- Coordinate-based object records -
□ □ □
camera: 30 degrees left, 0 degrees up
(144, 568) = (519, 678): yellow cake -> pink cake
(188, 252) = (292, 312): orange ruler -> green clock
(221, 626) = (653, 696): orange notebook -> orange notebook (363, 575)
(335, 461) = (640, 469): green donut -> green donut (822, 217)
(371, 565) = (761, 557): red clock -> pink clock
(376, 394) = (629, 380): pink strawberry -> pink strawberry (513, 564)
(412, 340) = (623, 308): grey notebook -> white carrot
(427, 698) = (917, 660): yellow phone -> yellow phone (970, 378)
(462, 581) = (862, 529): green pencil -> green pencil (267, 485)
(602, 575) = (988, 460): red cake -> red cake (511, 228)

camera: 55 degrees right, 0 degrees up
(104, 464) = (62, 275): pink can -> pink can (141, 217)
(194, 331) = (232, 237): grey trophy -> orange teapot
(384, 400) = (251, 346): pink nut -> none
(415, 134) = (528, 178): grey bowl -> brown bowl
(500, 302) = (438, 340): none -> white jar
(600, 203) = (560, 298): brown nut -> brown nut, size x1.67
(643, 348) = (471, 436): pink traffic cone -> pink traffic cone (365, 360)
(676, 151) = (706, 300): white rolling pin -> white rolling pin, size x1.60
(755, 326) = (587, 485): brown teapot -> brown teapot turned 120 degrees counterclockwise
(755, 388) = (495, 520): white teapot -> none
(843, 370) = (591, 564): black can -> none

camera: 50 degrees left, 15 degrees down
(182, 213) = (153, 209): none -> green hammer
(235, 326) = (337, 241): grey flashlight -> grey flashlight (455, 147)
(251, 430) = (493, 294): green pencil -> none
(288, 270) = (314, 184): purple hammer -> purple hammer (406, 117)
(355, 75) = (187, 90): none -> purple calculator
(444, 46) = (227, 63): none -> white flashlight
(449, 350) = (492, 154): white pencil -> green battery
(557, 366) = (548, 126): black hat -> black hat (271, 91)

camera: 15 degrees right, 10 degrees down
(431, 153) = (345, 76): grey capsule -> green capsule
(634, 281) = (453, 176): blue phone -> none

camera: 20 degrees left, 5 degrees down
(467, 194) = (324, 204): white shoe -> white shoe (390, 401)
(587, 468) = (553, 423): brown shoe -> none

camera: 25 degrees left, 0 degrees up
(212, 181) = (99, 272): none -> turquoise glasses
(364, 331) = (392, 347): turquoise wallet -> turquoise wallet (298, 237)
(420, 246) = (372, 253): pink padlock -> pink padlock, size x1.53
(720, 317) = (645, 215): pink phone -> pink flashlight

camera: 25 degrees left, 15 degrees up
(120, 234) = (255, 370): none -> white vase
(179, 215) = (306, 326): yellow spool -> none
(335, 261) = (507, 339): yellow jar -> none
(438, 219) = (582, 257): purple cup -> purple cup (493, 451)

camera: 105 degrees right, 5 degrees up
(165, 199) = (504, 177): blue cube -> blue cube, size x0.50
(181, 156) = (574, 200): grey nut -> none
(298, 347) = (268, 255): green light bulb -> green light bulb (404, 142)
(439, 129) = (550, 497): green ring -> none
□ □ □
- Directions -
Please copy the lines in the records above between the one holding "camera: 25 degrees left, 15 degrees up" and the one holding "camera: 105 degrees right, 5 degrees up", inclusive, exactly and with no other line.

- Written reply -
camera: 25 degrees left, 15 degrees up
(120, 234) = (255, 370): none -> white vase
(179, 215) = (306, 326): yellow spool -> none
(335, 261) = (507, 339): yellow jar -> none
(438, 219) = (582, 257): purple cup -> purple cup (493, 451)

camera: 105 degrees right, 5 degrees up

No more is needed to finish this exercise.